### Supplied records
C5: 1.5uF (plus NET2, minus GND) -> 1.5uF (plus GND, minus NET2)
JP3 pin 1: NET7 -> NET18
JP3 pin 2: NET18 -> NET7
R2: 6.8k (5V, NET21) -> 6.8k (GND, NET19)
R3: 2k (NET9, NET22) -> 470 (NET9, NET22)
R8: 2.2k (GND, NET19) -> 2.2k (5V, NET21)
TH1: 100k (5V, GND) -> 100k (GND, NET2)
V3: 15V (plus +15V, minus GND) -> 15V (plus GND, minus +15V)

### Exercise instructions
Spot every line in the entries that includes the word "plus", and copy each one out.

### Solution
C5: 1.5uF (plus NET2, minus GND) -> 1.5uF (plus GND, minus NET2)
V3: 15V (plus +15V, minus GND) -> 15V (plus GND, minus +15V)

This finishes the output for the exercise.